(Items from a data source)
——
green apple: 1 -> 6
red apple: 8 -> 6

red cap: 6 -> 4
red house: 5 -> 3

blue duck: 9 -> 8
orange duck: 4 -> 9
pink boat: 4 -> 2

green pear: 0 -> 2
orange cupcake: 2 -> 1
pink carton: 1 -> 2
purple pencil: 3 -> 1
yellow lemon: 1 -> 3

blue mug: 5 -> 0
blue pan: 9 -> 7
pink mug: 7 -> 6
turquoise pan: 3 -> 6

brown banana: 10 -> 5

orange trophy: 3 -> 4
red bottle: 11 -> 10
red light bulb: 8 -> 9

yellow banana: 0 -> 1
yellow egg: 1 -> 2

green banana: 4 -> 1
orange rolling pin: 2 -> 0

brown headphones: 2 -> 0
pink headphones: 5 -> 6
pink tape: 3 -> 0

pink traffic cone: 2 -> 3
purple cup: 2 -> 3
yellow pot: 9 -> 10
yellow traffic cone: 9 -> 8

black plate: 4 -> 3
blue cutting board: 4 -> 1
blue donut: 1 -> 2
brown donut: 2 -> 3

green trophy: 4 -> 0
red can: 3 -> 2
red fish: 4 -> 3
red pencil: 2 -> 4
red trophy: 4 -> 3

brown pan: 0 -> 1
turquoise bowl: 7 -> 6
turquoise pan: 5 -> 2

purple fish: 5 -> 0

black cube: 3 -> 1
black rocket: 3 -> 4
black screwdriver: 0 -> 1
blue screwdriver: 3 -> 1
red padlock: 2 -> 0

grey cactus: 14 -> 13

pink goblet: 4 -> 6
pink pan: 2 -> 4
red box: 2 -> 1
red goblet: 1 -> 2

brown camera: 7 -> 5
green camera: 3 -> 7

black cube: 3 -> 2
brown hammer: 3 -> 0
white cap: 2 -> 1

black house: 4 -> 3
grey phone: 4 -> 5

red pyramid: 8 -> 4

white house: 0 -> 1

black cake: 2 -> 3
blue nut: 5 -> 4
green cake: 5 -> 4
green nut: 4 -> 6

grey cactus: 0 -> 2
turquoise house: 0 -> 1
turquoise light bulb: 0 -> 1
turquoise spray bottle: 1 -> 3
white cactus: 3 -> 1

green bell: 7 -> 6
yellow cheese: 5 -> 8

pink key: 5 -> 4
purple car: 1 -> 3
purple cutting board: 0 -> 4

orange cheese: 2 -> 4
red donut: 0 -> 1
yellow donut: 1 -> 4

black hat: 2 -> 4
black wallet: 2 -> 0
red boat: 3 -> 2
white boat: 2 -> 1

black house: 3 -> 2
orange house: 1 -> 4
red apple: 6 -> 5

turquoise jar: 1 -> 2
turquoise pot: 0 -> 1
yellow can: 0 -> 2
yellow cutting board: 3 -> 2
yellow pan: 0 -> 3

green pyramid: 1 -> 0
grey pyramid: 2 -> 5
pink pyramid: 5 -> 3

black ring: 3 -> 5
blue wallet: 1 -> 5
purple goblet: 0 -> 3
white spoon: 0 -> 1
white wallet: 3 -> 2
——
• What is needed: Beginning at the line with "white cactus: 3 -> 1" and ending at the last line of the entries, print every line exactly.

• Result:
white cactus: 3 -> 1

green bell: 7 -> 6
yellow cheese: 5 -> 8

pink key: 5 -> 4
purple car: 1 -> 3
purple cutting board: 0 -> 4

orange cheese: 2 -> 4
red donut: 0 -> 1
yellow donut: 1 -> 4

black hat: 2 -> 4
black wallet: 2 -> 0
red boat: 3 -> 2
white boat: 2 -> 1

black house: 3 -> 2
orange house: 1 -> 4
red apple: 6 -> 5

turquoise jar: 1 -> 2
turquoise pot: 0 -> 1
yellow can: 0 -> 2
yellow cutting board: 3 -> 2
yellow pan: 0 -> 3

green pyramid: 1 -> 0
grey pyramid: 2 -> 5
pink pyramid: 5 -> 3

black ring: 3 -> 5
blue wallet: 1 -> 5
purple goblet: 0 -> 3
white spoon: 0 -> 1
white wallet: 3 -> 2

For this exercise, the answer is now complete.